___ DATASET RECORDS ___

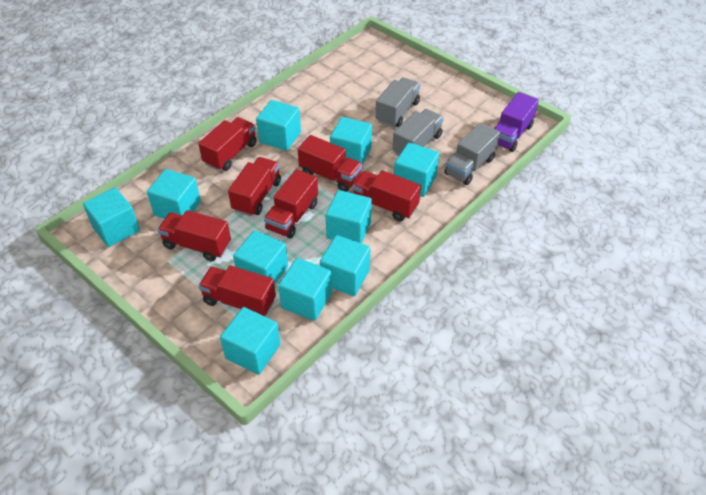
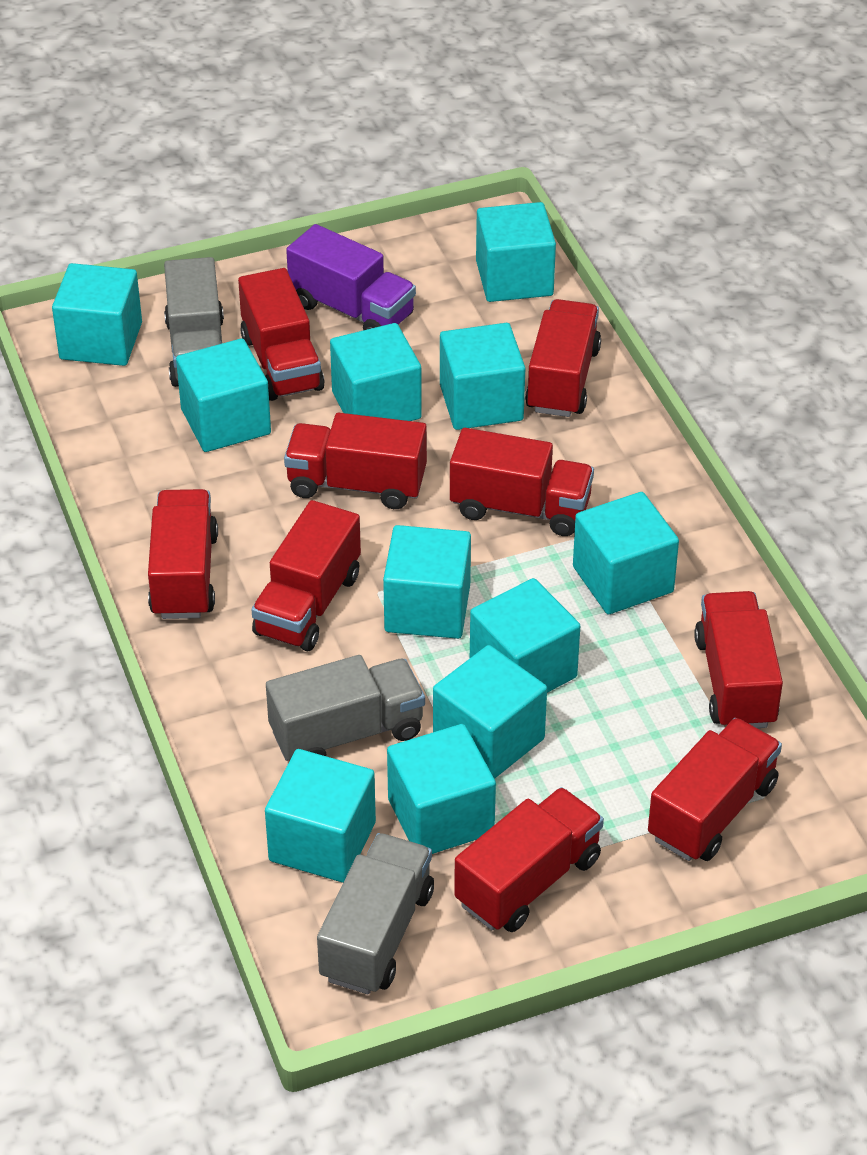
red truck: 7 -> 9
turquoise cube: 10 -> 11

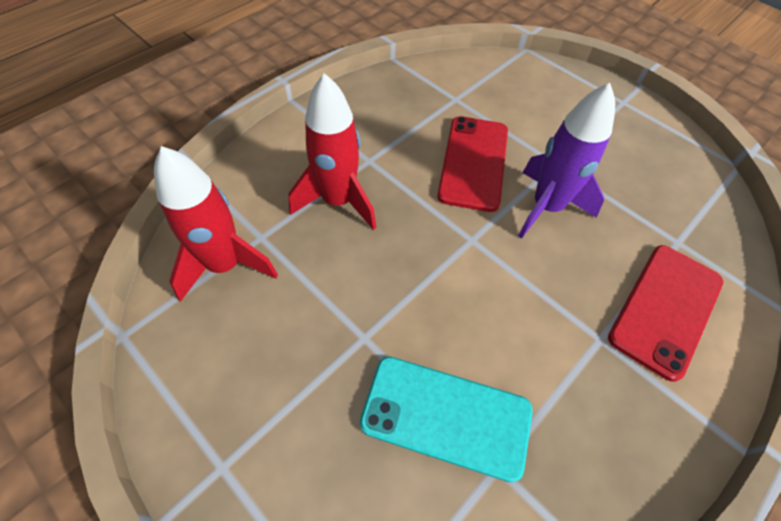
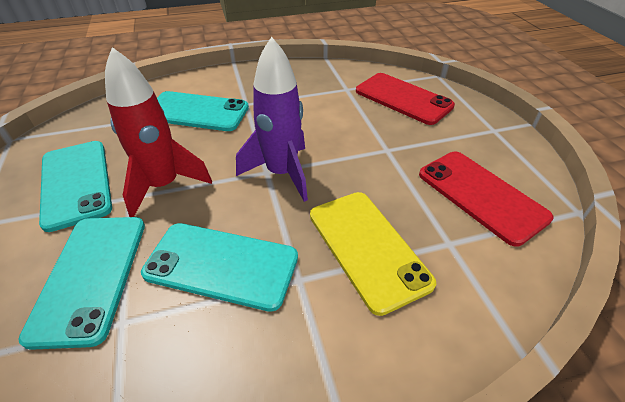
red rocket: 2 -> 1
turquoise phone: 1 -> 4
yellow phone: 0 -> 1

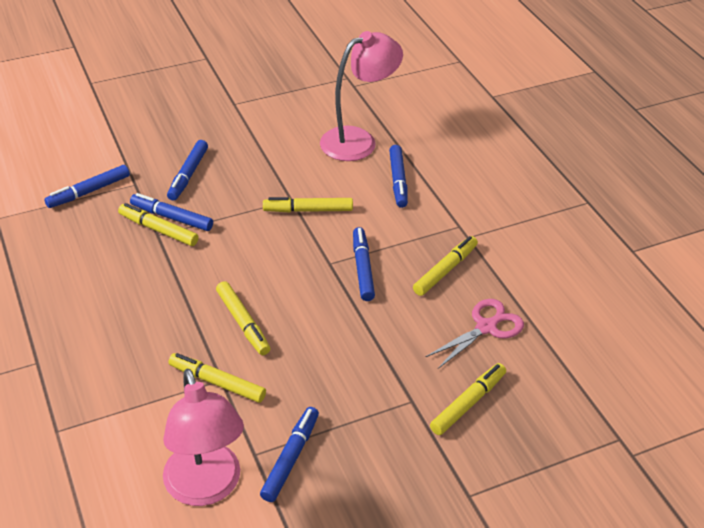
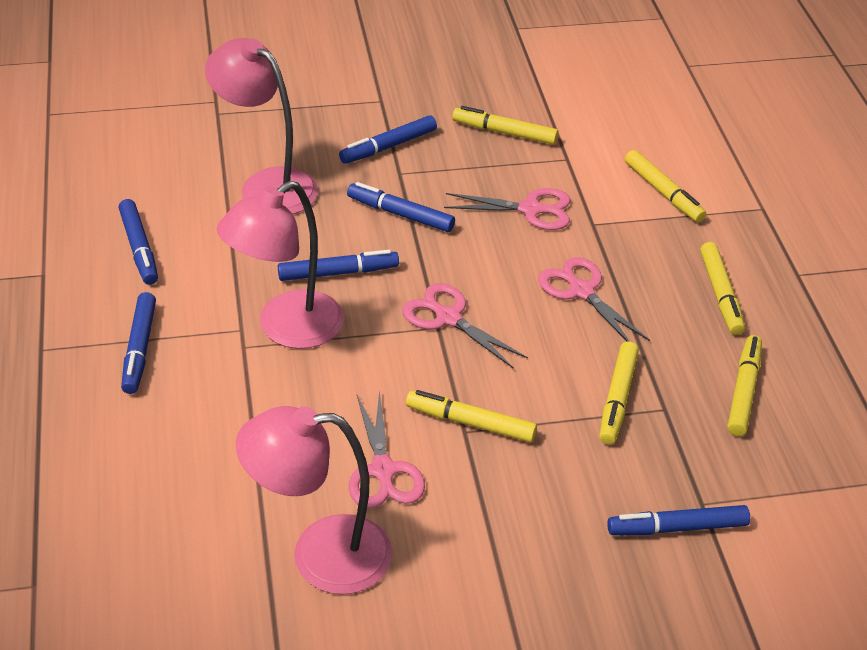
pink lamp: 2 -> 3
pink scissors: 1 -> 4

___

→ **WORK TO COMPLETE**:
Images are not wanted in the copy. Please print the material above exactly.

→ **YOUR SOLUTION**:
red truck: 7 -> 9
turquoise cube: 10 -> 11

red rocket: 2 -> 1
turquoise phone: 1 -> 4
yellow phone: 0 -> 1

pink lamp: 2 -> 3
pink scissors: 1 -> 4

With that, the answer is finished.